> _Work order_: Every line below from the one with "R8: none -> 2.2k (OPTO, TICK)" through the one with "U3 pin OUT: TICK -> none" should be retyped exactly, both ends included; no other lines and no pictures.

> _Material to process_:
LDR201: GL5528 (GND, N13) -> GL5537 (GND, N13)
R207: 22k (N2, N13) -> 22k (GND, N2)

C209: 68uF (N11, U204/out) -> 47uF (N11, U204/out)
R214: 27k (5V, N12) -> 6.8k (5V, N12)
* * *
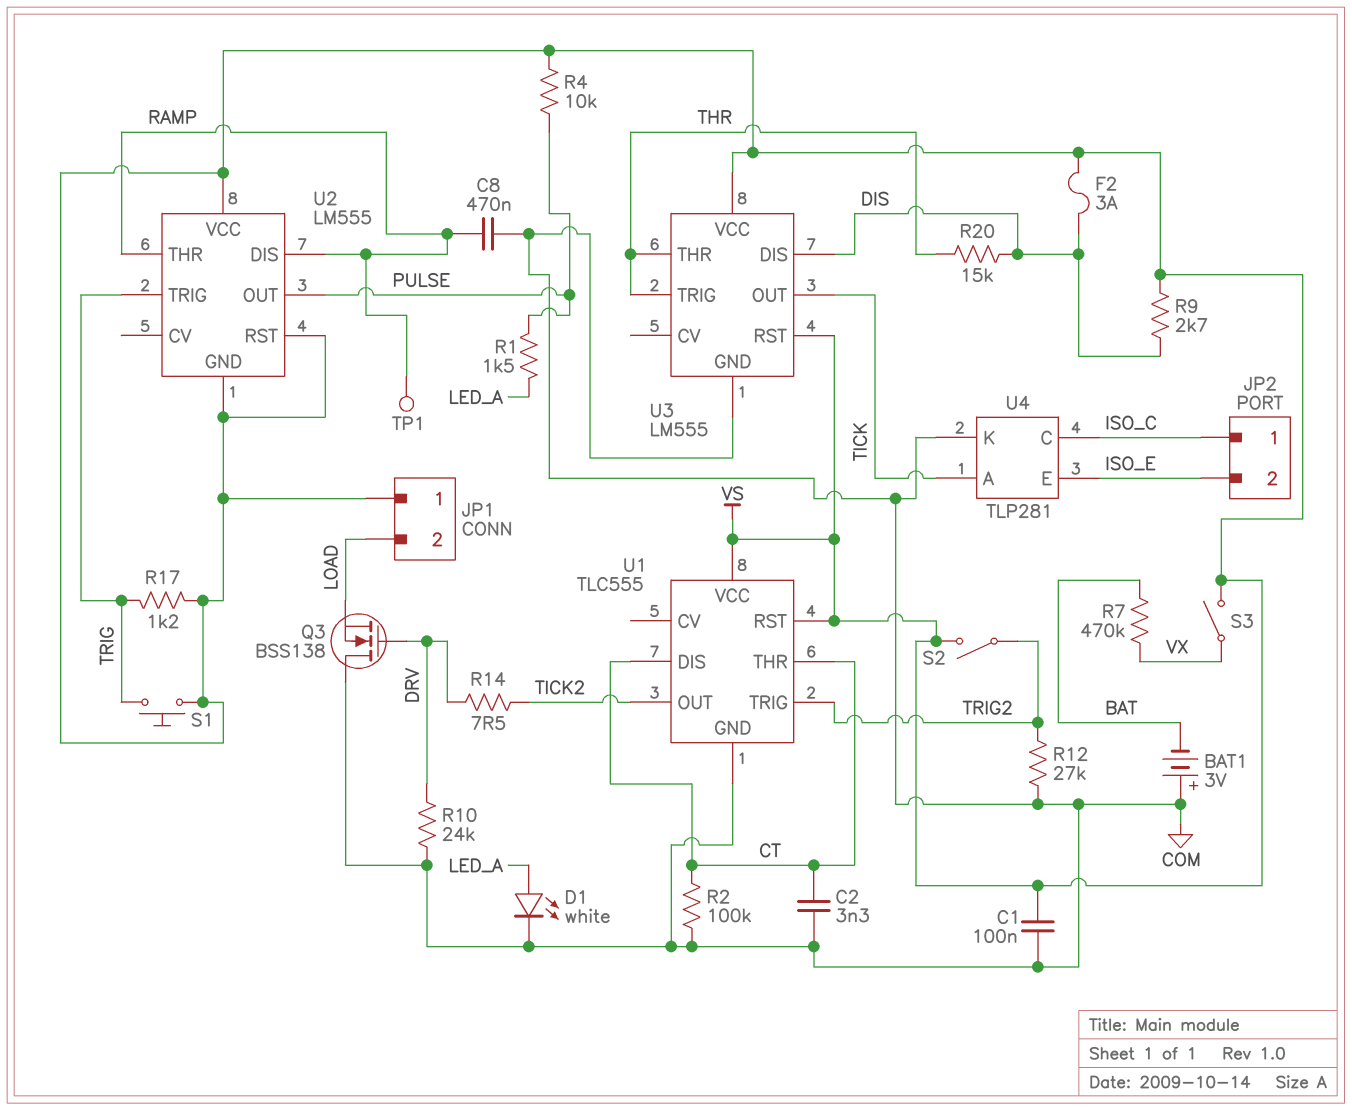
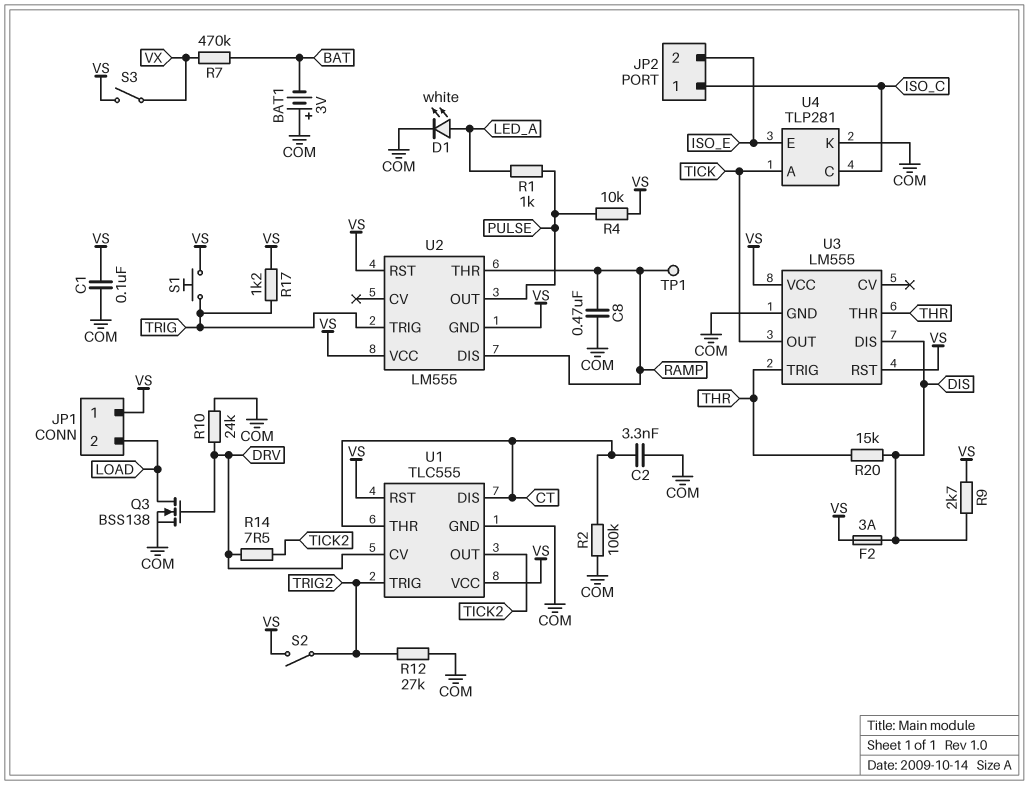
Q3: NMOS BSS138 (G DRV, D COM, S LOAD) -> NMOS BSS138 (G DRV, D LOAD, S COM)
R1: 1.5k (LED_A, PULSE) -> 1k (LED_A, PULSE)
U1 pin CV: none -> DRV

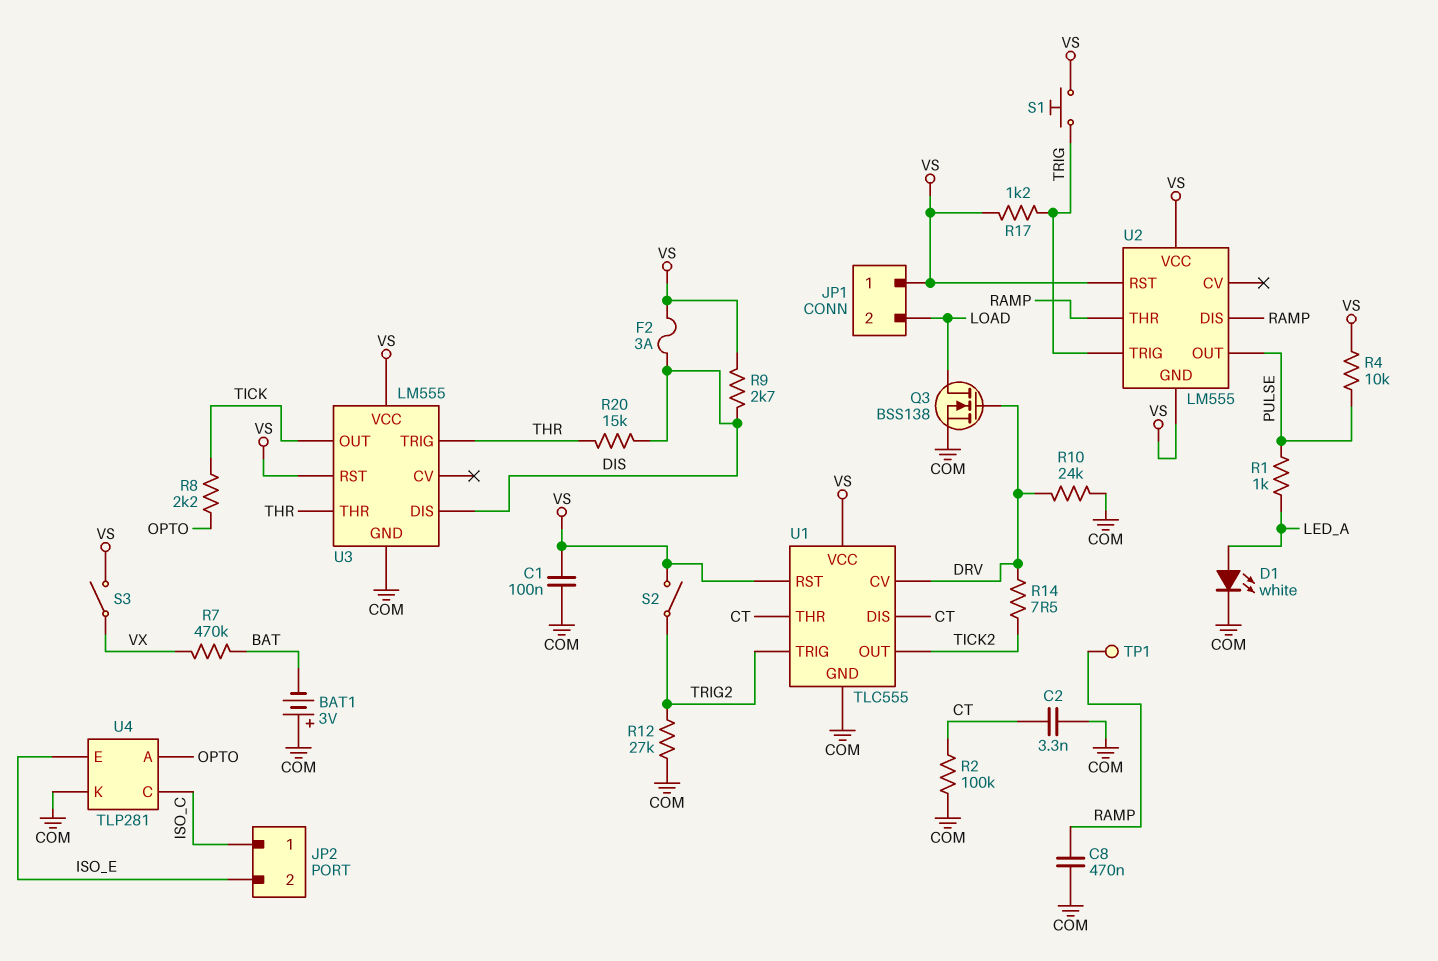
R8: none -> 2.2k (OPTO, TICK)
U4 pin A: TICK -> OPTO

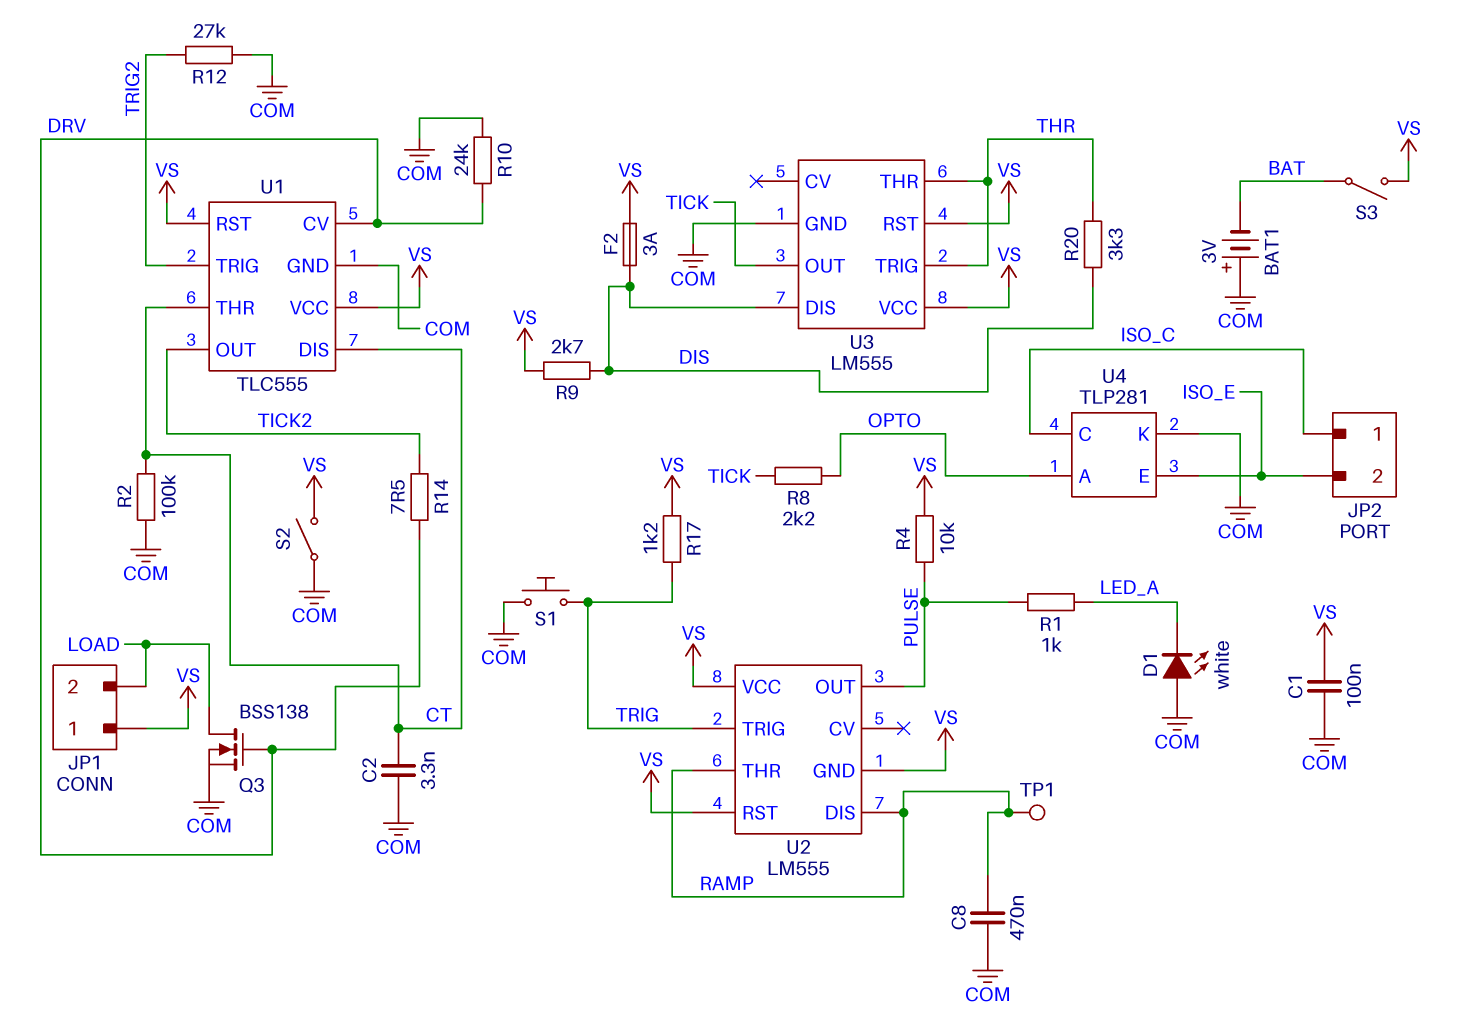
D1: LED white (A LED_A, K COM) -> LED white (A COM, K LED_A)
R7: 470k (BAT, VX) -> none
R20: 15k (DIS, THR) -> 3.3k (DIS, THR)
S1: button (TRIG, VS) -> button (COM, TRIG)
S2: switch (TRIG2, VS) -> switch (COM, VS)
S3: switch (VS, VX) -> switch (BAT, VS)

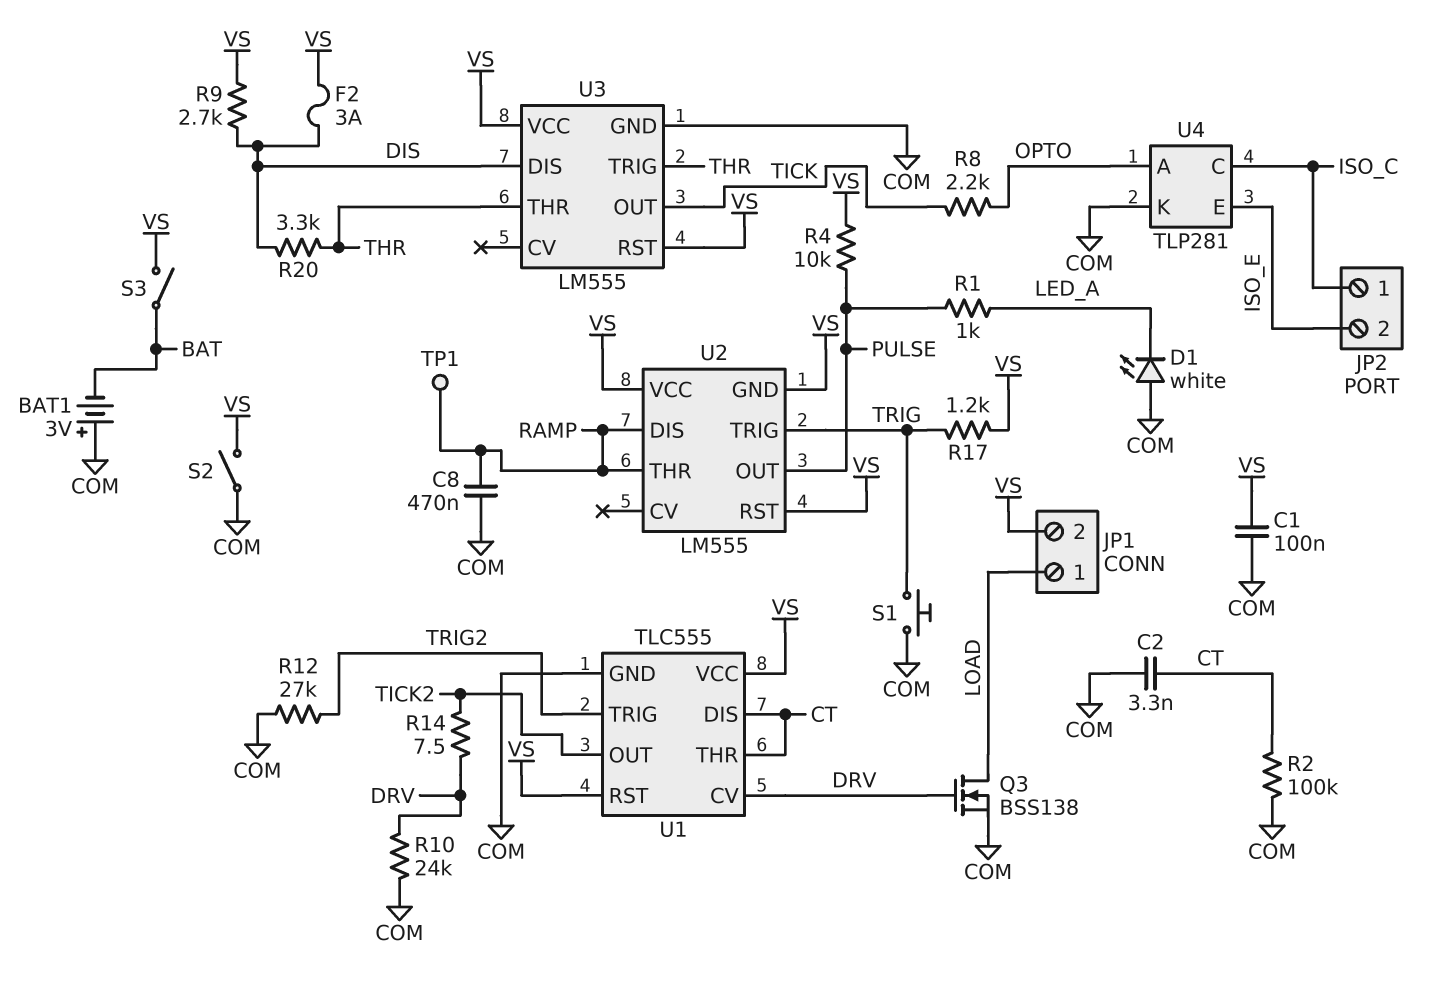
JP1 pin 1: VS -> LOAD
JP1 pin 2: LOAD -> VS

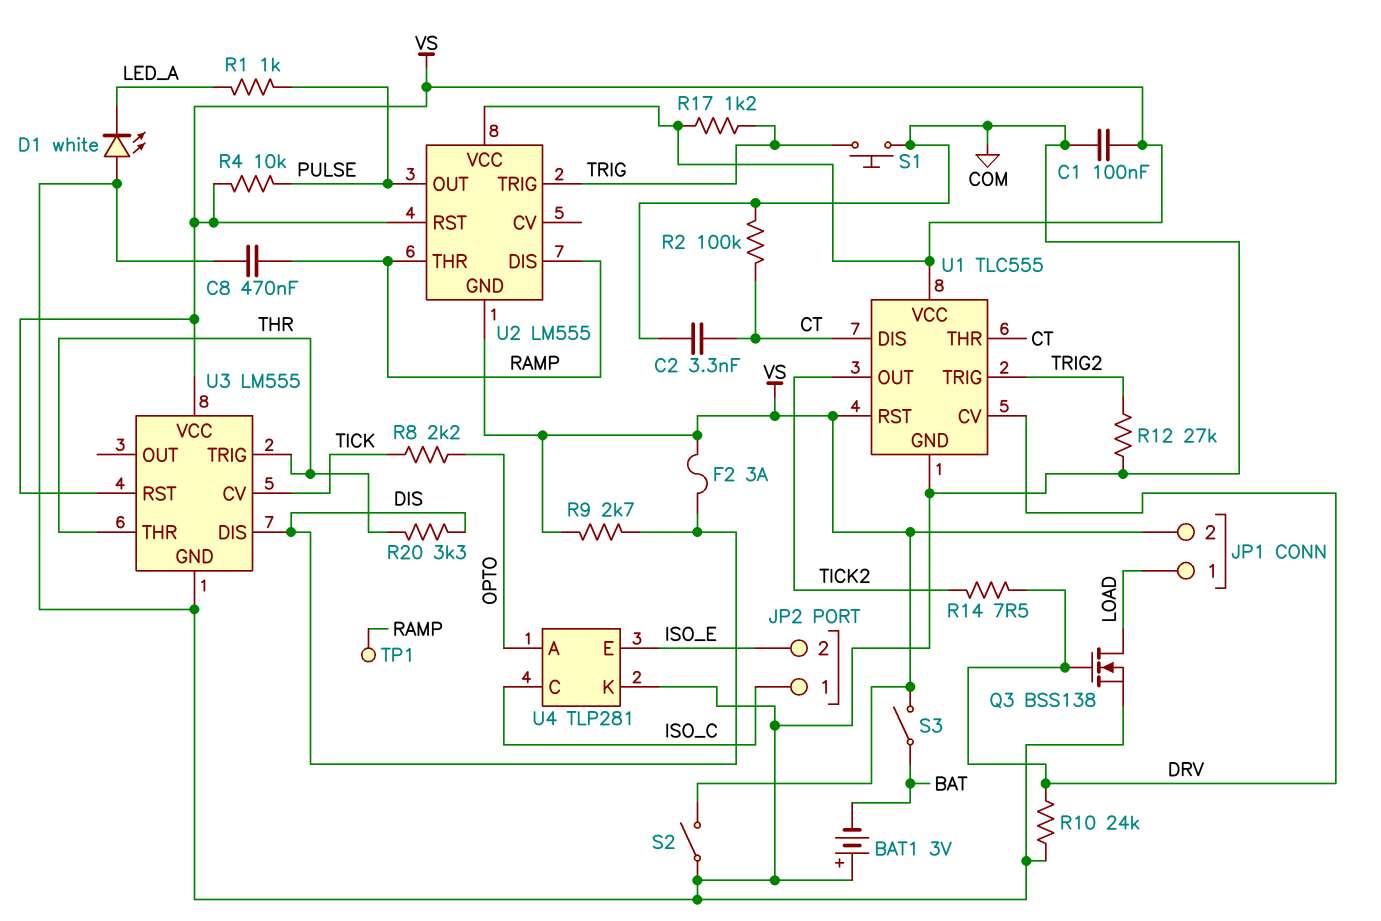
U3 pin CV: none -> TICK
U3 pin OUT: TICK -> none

> _Result of the task_:
R8: none -> 2.2k (OPTO, TICK)
U4 pin A: TICK -> OPTO

D1: LED white (A LED_A, K COM) -> LED white (A COM, K LED_A)
R7: 470k (BAT, VX) -> none
R20: 15k (DIS, THR) -> 3.3k (DIS, THR)
S1: button (TRIG, VS) -> button (COM, TRIG)
S2: switch (TRIG2, VS) -> switch (COM, VS)
S3: switch (VS, VX) -> switch (BAT, VS)

JP1 pin 1: VS -> LOAD
JP1 pin 2: LOAD -> VS

U3 pin CV: none -> TICK
U3 pin OUT: TICK -> none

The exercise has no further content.